MATERIAL FOR THIS EXERCISE:
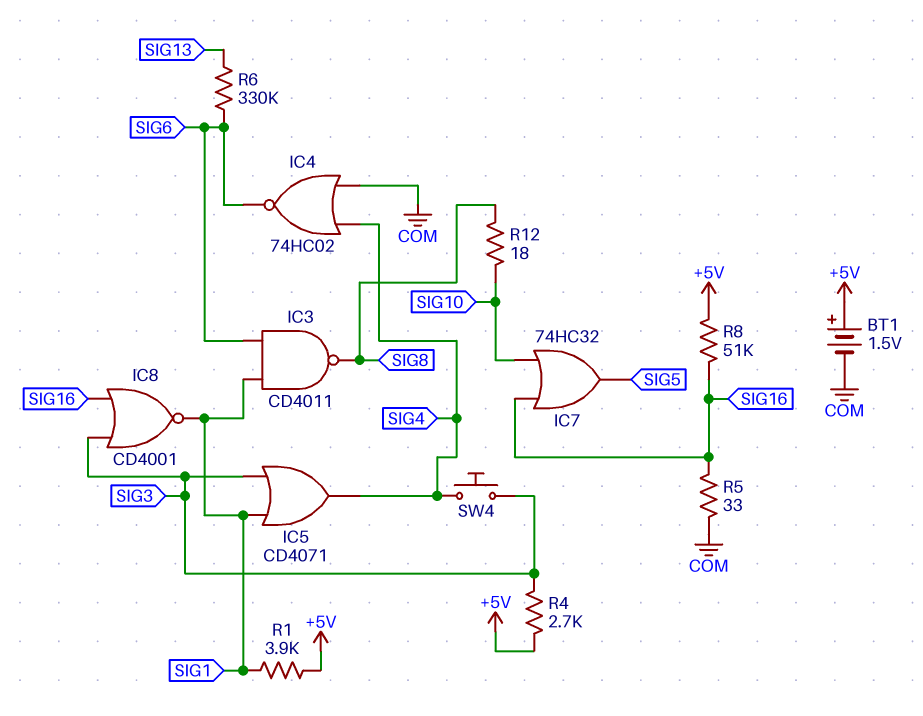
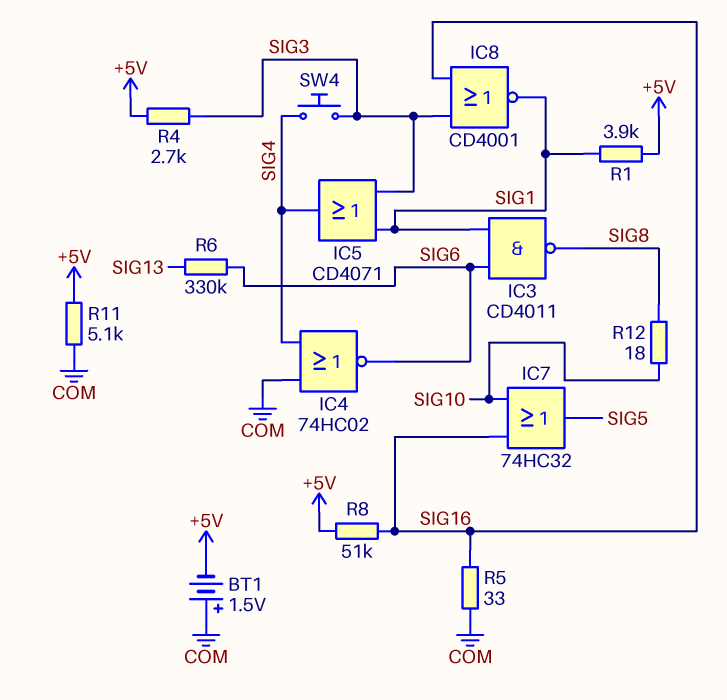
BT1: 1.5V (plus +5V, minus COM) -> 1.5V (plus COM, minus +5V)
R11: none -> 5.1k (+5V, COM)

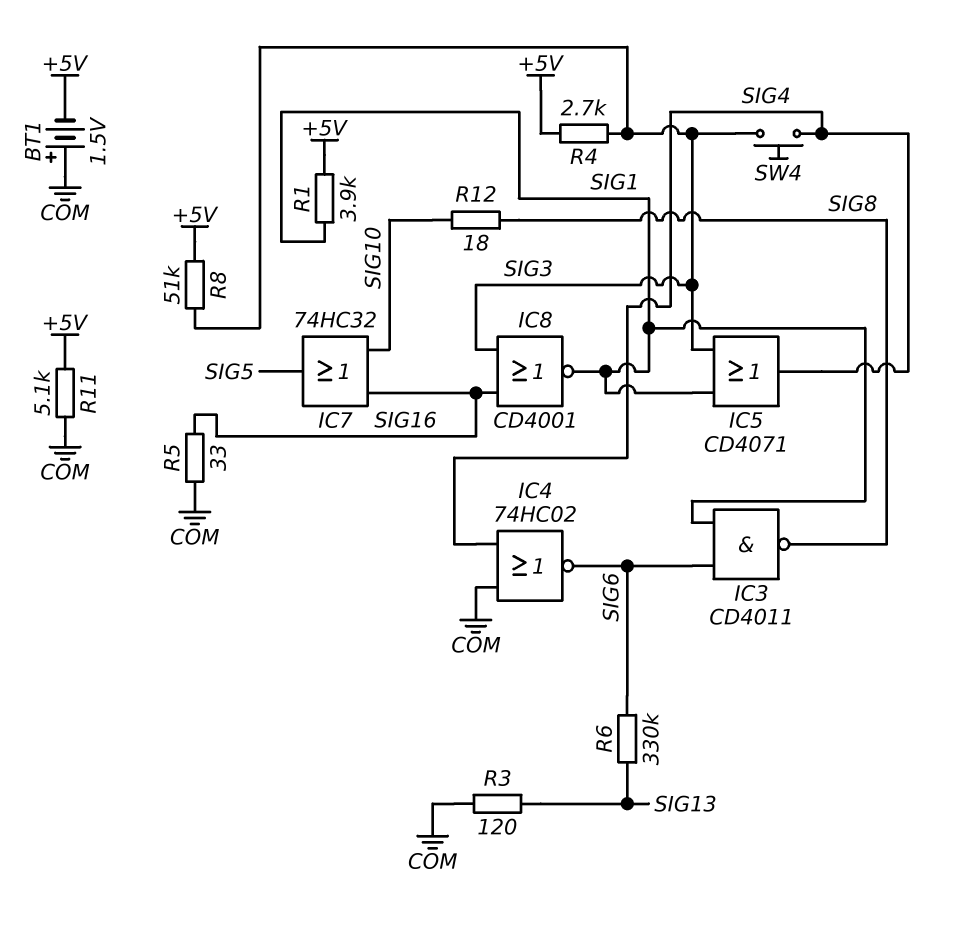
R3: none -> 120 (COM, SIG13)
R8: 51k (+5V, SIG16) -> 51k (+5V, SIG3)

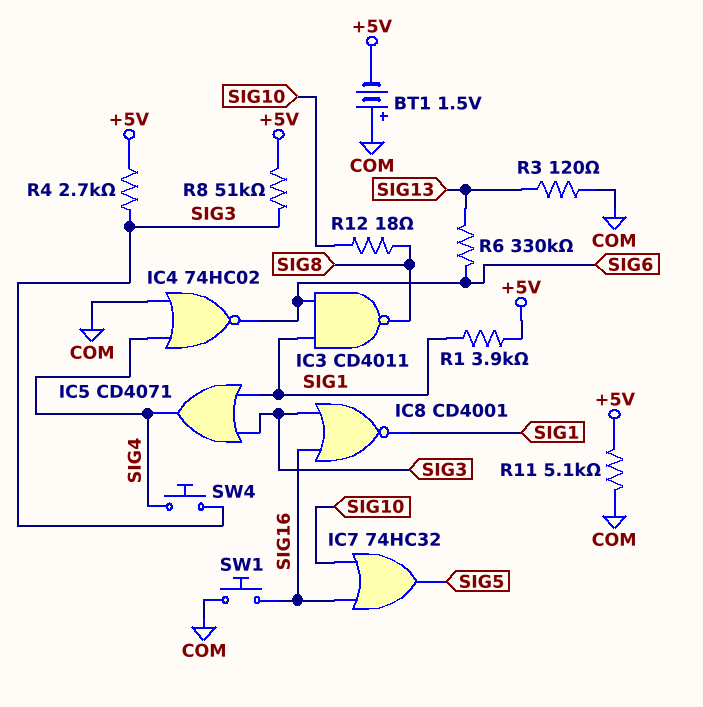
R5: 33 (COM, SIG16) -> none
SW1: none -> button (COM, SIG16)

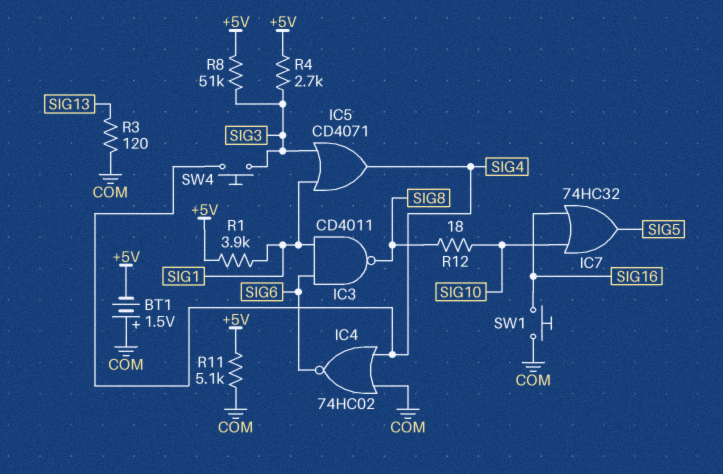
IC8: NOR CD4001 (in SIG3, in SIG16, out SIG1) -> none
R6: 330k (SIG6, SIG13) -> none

REQUIREMENT: From the first line to the last, write out the data above exactly. Omit the pictures.

ANSWER SPACE:
BT1: 1.5V (plus +5V, minus COM) -> 1.5V (plus COM, minus +5V)
R11: none -> 5.1k (+5V, COM)

R3: none -> 120 (COM, SIG13)
R8: 51k (+5V, SIG16) -> 51k (+5V, SIG3)

R5: 33 (COM, SIG16) -> none
SW1: none -> button (COM, SIG16)

IC8: NOR CD4001 (in SIG3, in SIG16, out SIG1) -> none
R6: 330k (SIG6, SIG13) -> none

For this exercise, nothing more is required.